Edit tracking data
========================================

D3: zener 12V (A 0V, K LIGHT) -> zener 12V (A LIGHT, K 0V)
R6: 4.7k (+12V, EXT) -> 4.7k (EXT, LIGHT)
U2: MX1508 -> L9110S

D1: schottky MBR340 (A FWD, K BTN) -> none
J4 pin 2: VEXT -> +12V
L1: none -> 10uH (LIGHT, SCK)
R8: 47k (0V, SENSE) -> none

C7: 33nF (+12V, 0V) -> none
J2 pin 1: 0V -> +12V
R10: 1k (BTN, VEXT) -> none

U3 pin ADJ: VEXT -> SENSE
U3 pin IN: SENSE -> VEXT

========================================

● EXERCISE PROMPT: Return only the number of lines in the data that contain "none".

● SOLVED PROBLEM: 5